▸ **ACTIVITY**
Copy out, exactly as given, every line from the line with "RADIO1 pin SCK: GP18 -> GP3" to the end of the listing, both of those lines included.

▸ **SUPPLIED DATA**
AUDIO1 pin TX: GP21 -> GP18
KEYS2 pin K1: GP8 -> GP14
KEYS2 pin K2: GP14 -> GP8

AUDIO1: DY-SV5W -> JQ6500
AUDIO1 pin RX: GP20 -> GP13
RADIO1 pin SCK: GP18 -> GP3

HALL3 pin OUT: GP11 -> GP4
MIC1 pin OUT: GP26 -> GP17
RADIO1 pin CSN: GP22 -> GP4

▸ **WRITTEN ANSWER**
RADIO1 pin SCK: GP18 -> GP3

HALL3 pin OUT: GP11 -> GP4
MIC1 pin OUT: GP26 -> GP17
RADIO1 pin CSN: GP22 -> GP4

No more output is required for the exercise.